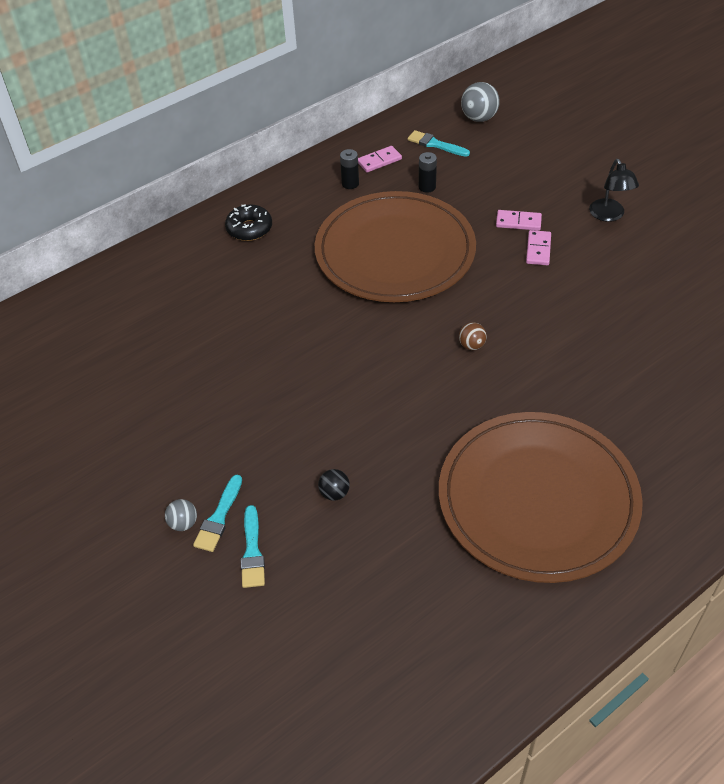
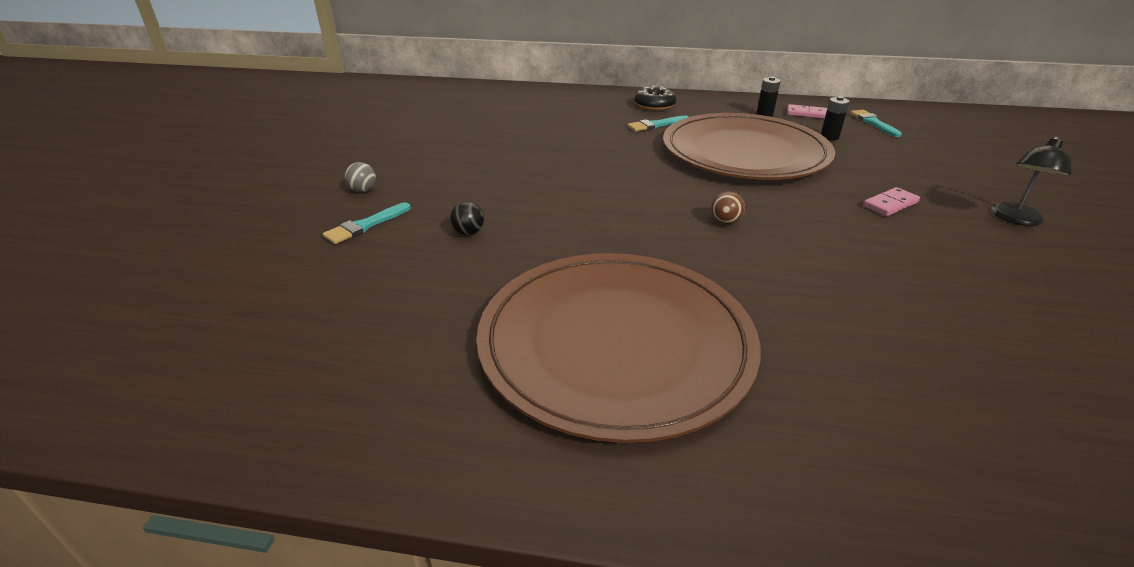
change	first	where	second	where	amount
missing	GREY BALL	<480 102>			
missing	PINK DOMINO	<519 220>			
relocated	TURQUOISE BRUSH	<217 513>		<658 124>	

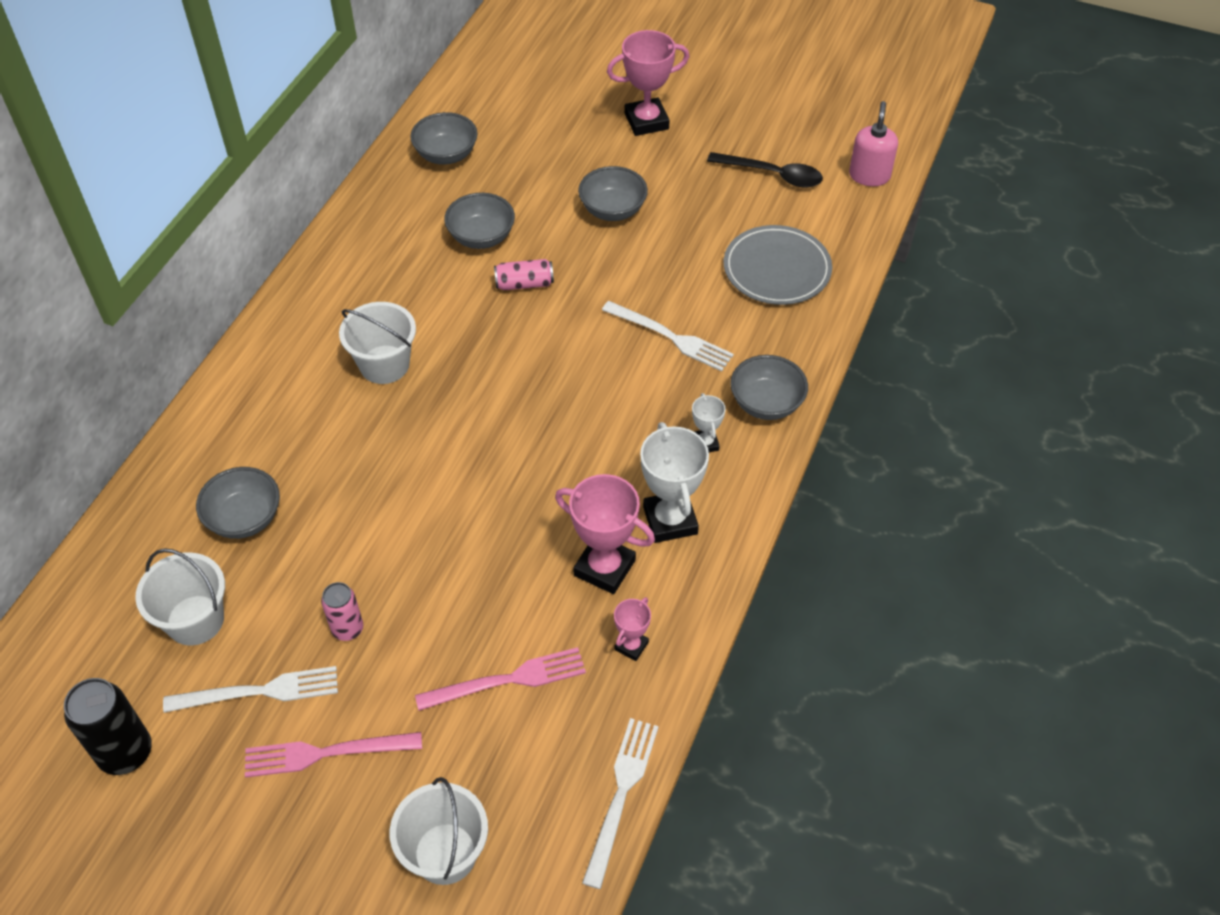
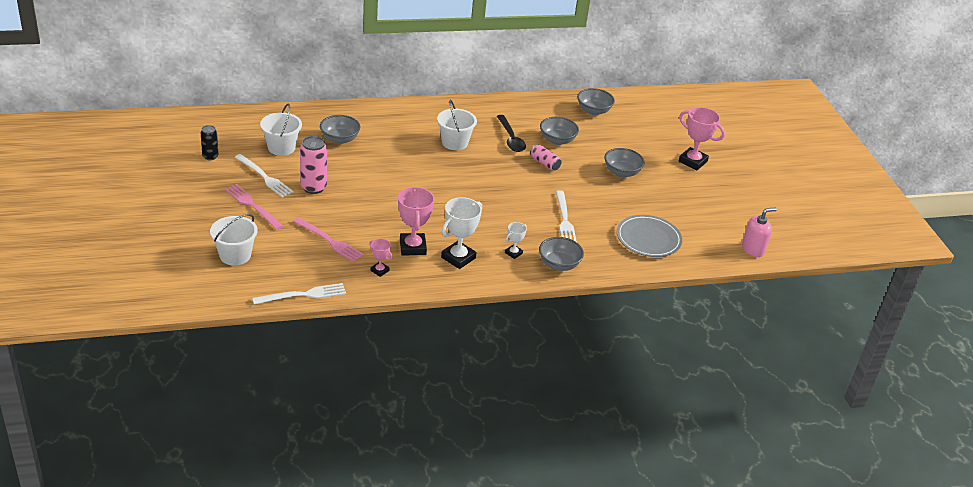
change	first	where	second	where	amount
relocated	BLACK SPOON	<765 169>		<511 133>	
spun	PINK TROPHY	<632 629>		<381 258>	45 degrees clockwise
size	BLACK CAN	<108 726>		<209 142>	x0.62
size	PINK CAN	<342 611>		<313 165>	x1.62

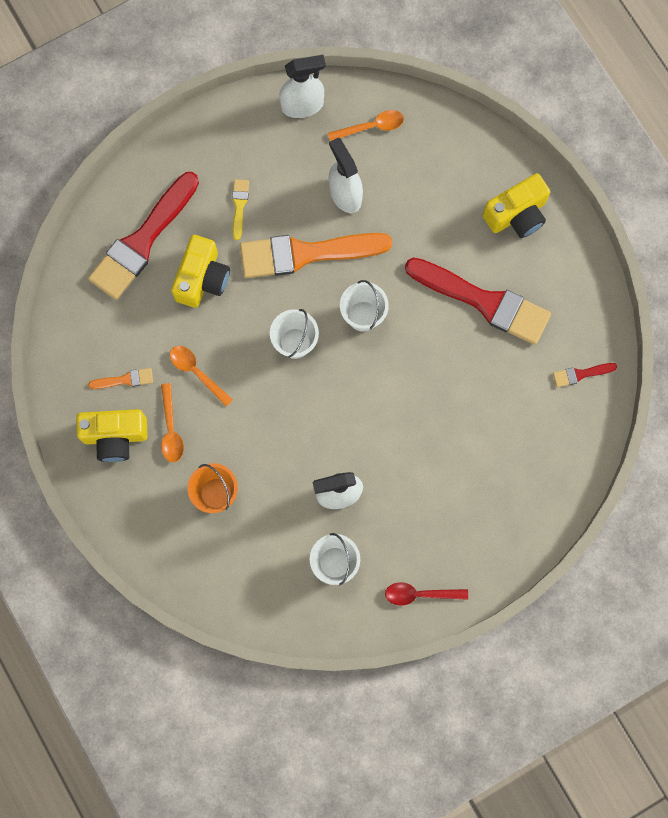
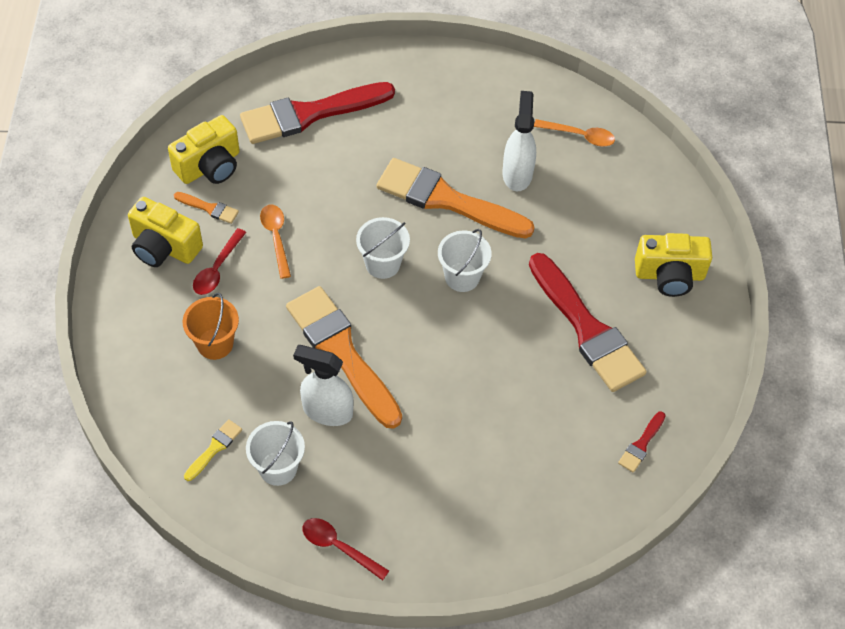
change	first	where	second	where	amount
missing	WHITE SPRAY BOTTLE	<302 86>			
appeared			ORANGE BRUSH	<344 357>	
relocated	YELLOW CAMERA	<200 271>		<204 149>	
relocated	YELLOW BRUSH	<240 209>		<213 450>	
colour	ORANGE SPOON	<172 422>	RED SPOON	<219 261>	
spun	RED BRUSH	<585 375>		<642 442>	75 degrees counterclockwise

TO DO
Produce an exact copy of each line of data, skipping embedded images.

EXPECTED OUTPUT
change	first	where	second	where	amount
missing	GREY BALL	<480 102>			
missing	PINK DOMINO	<519 220>			
relocated	TURQUOISE BRUSH	<217 513>		<658 124>	

change	first	where	second	where	amount
relocated	BLACK SPOON	<765 169>		<511 133>	
spun	PINK TROPHY	<632 629>		<381 258>	45 degrees clockwise
size	BLACK CAN	<108 726>		<209 142>	x0.62
size	PINK CAN	<342 611>		<313 165>	x1.62

change	first	where	second	where	amount
missing	WHITE SPRAY BOTTLE	<302 86>			
appeared			ORANGE BRUSH	<344 357>	
relocated	YELLOW CAMERA	<200 271>		<204 149>	
relocated	YELLOW BRUSH	<240 209>		<213 450>	
colour	ORANGE SPOON	<172 422>	RED SPOON	<219 261>	
spun	RED BRUSH	<585 375>		<642 442>	75 degrees counterclockwise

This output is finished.